HOW TO COMPLETE THIS TASK:
Go through the data and copy each line that holds "none".

START ENTRIES SHOWN

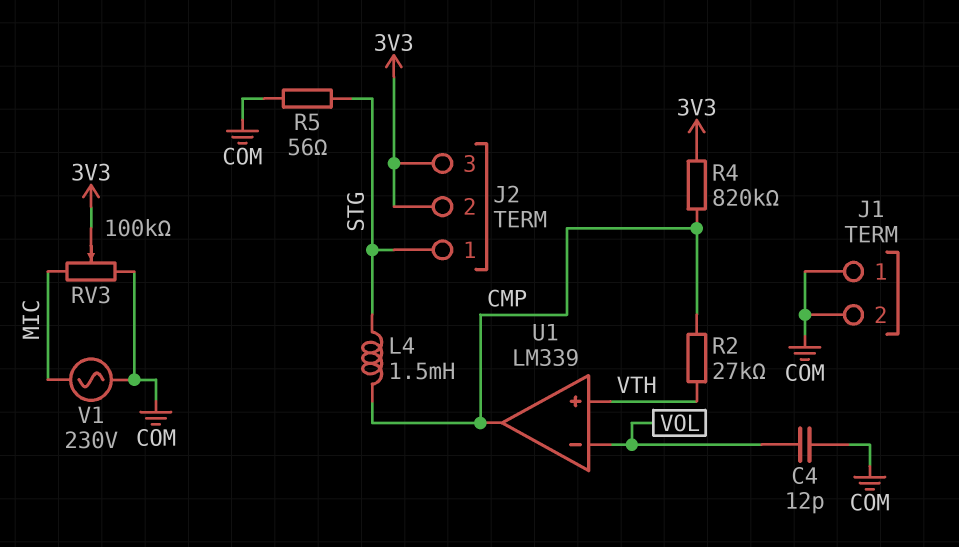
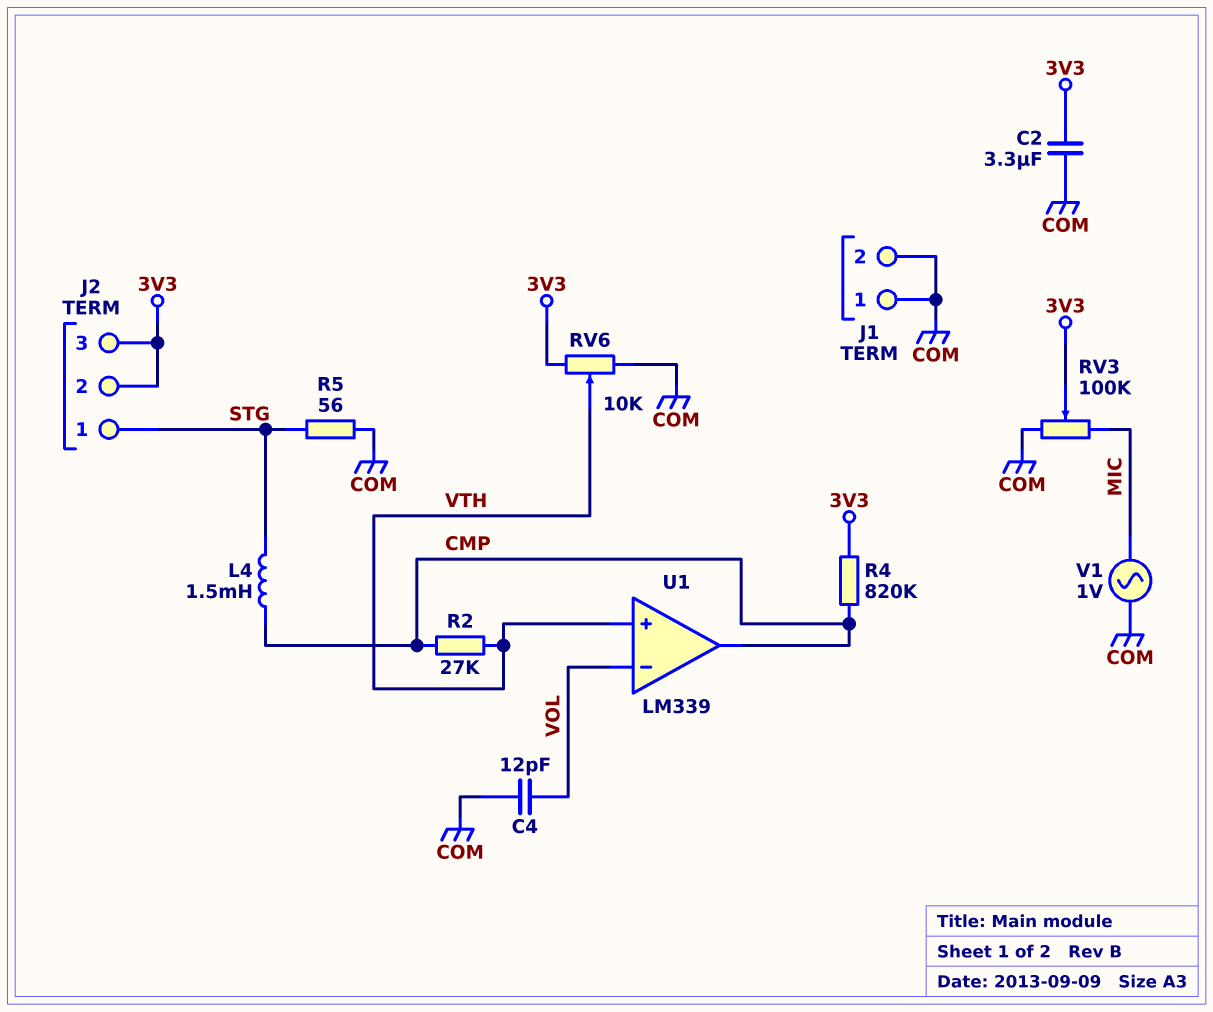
C2: none -> 3.3uF (3V3, COM)
RV6: none -> 10k (3V3, COM, wiper VTH)
V1: AC 230V (COM, MIC) -> AC 1V (COM, MIC)

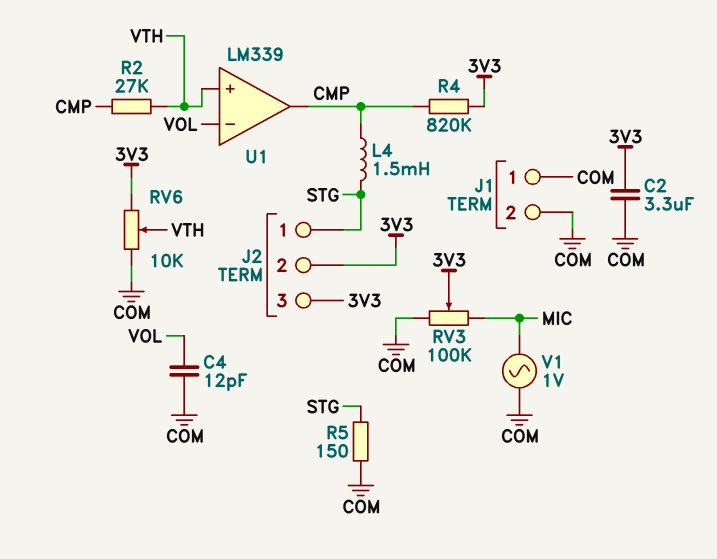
R5: 56 (COM, STG) -> 150 (COM, STG)

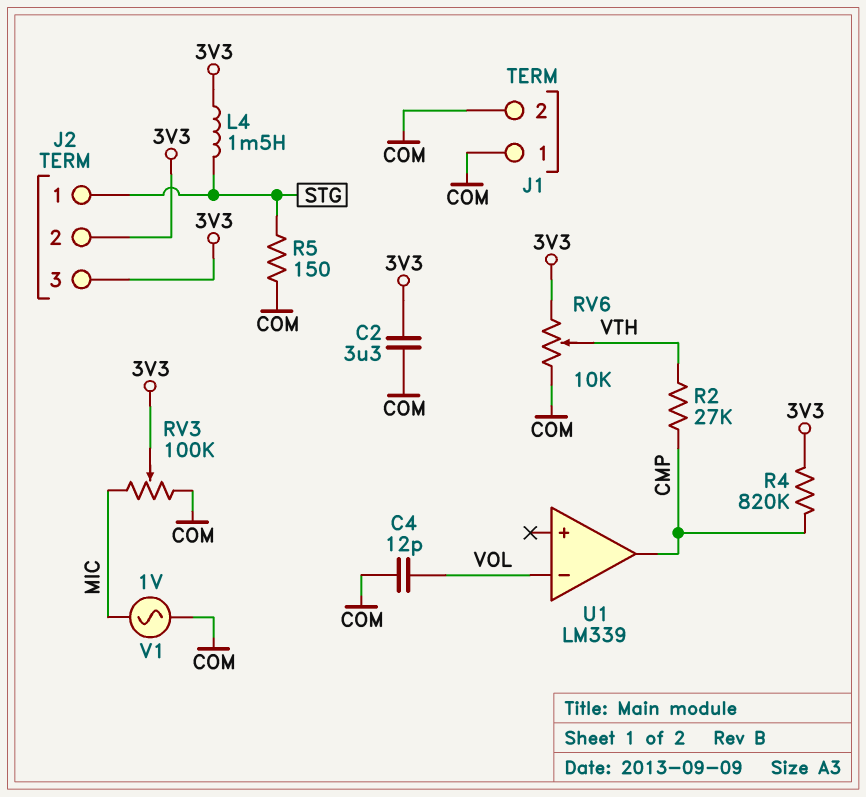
L4: 1.5mH (CMP, STG) -> 1.5mH (3V3, STG)
U1 pin in+: VTH -> none

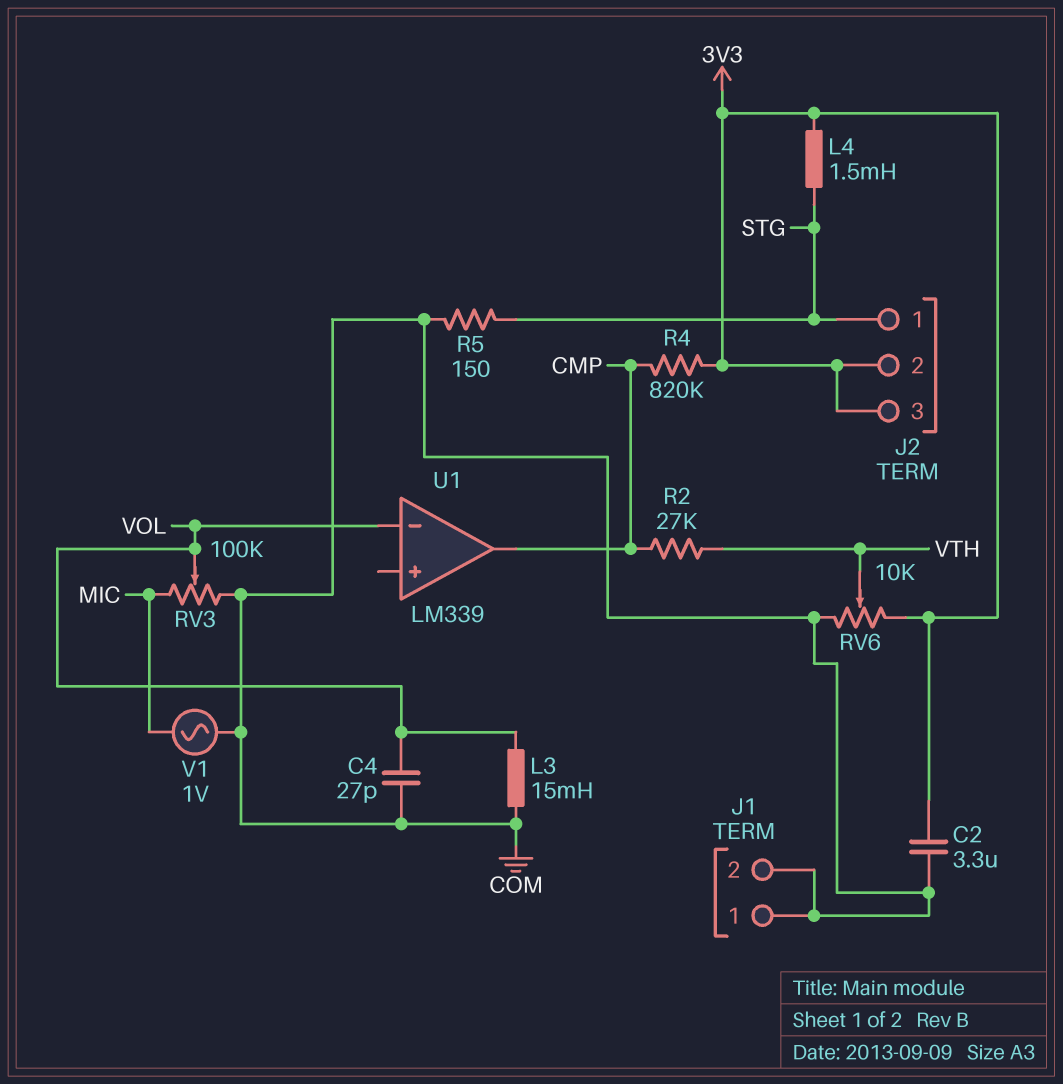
C4: 12pF (COM, VOL) -> 27pF (COM, VOL)
L3: none -> 15mH (COM, VOL)
RV3: 100k (COM, MIC, wiper 3V3) -> 100k (COM, MIC, wiper VOL)

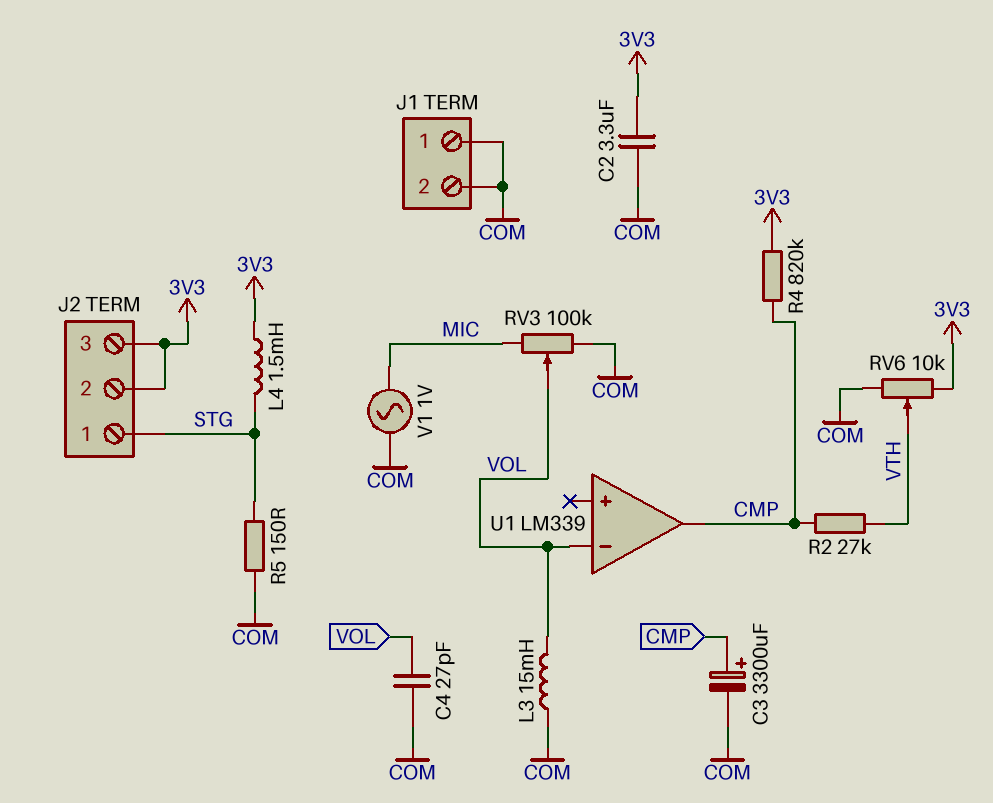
C3: none -> 3300uF (plus CMP, minus COM)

END ENTRIES SHOWN

RESPONSE TO THE EXERCISE:
C2: none -> 3.3uF (3V3, COM)
RV6: none -> 10k (3V3, COM, wiper VTH)
U1 pin in+: VTH -> none
L3: none -> 15mH (COM, VOL)
C3: none -> 3300uF (plus CMP, minus COM)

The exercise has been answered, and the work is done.